- TO DO
If a record contains a picture, skip the picture and transcribe the rest exactly.
(MATERIAL PROVIDED)
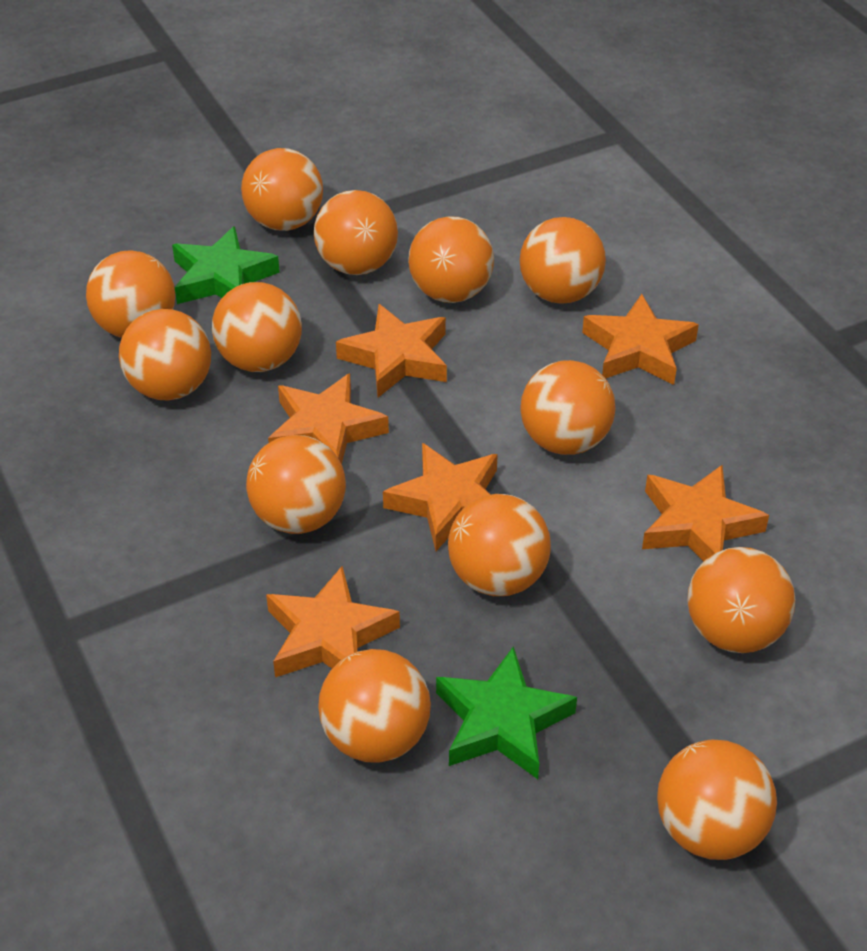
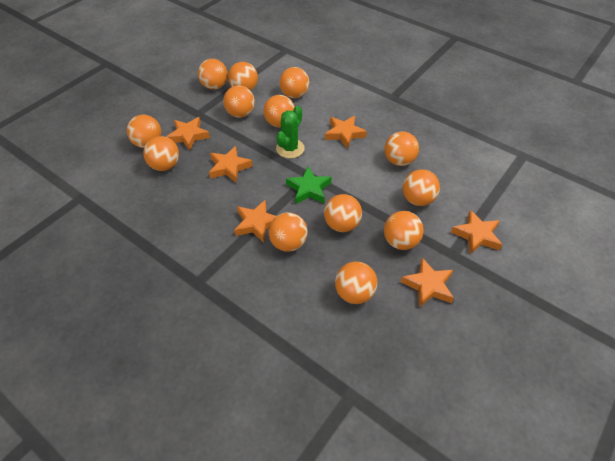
green cactus: 0 -> 1
green star: 2 -> 1

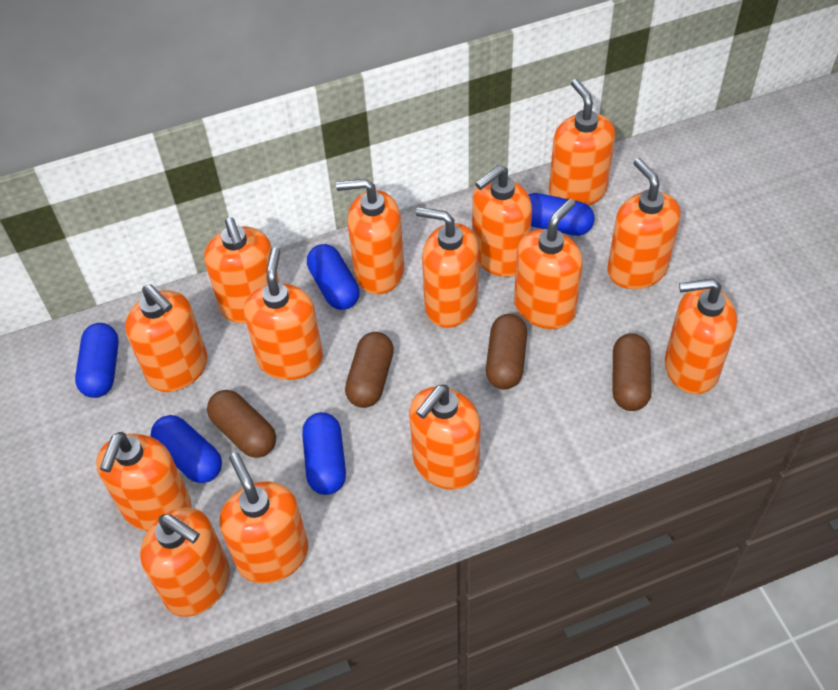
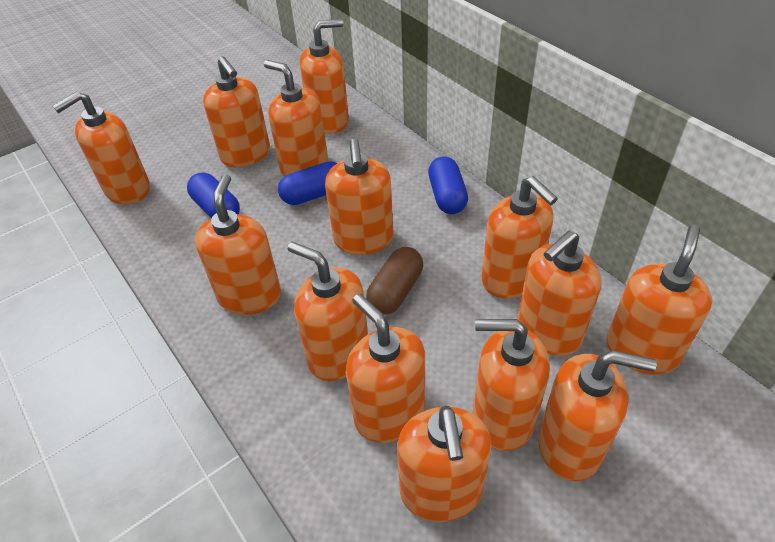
blue capsule: 5 -> 3
brown capsule: 4 -> 1

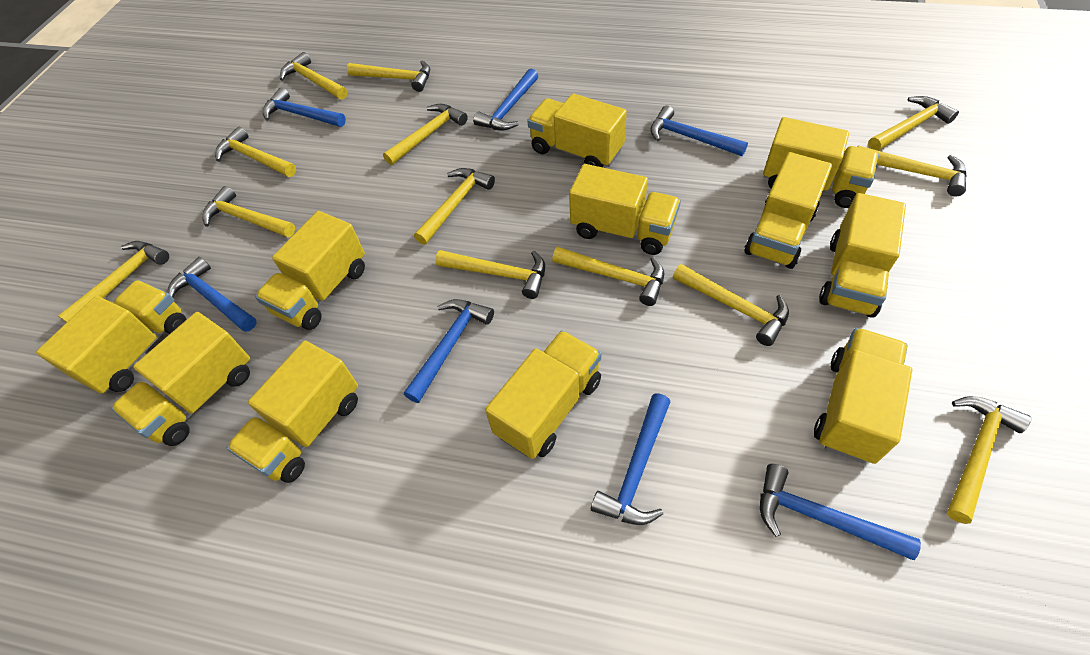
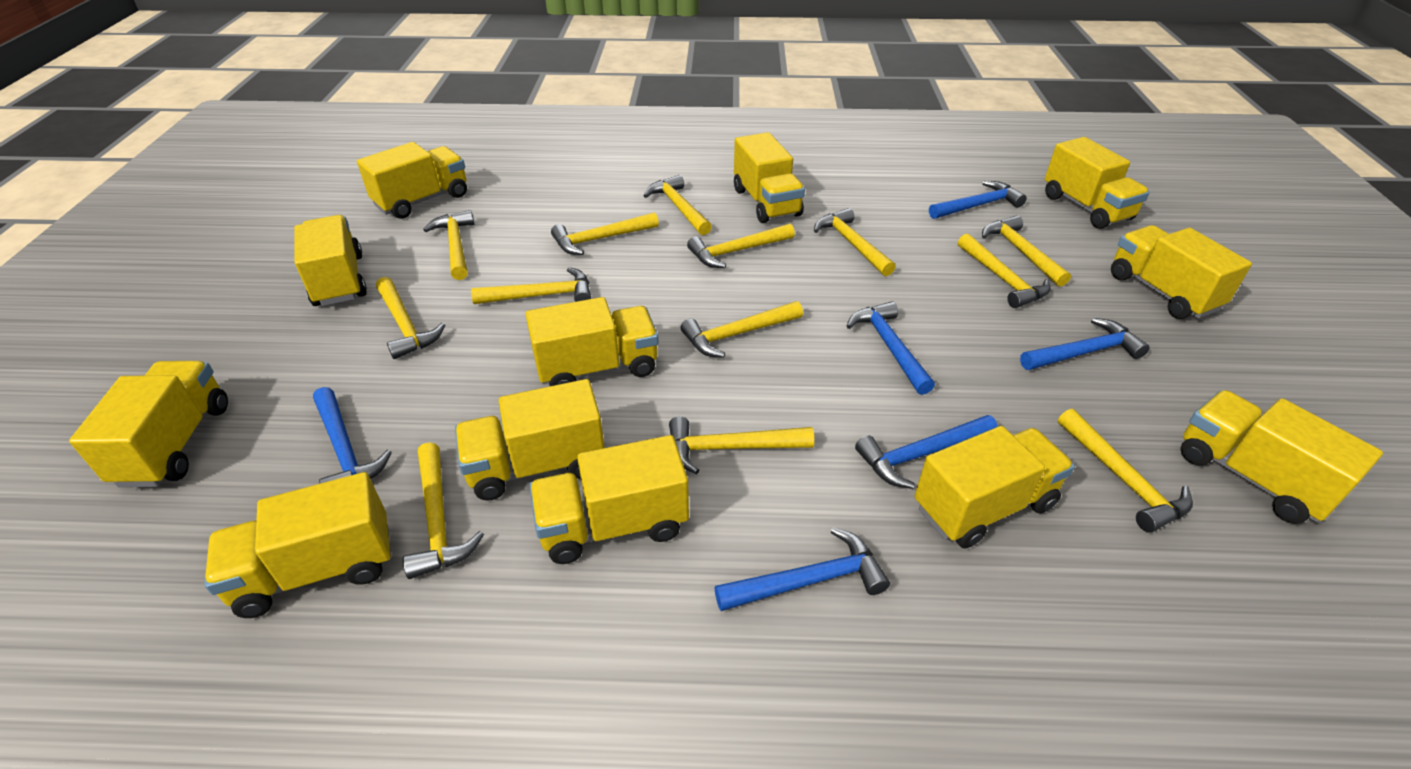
blue hammer: 7 -> 6
yellow truck: 11 -> 12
(End MATERIAL PROVIDED)
- EXERCISE RESPONSE
green cactus: 0 -> 1
green star: 2 -> 1

blue capsule: 5 -> 3
brown capsule: 4 -> 1

blue hammer: 7 -> 6
yellow truck: 11 -> 12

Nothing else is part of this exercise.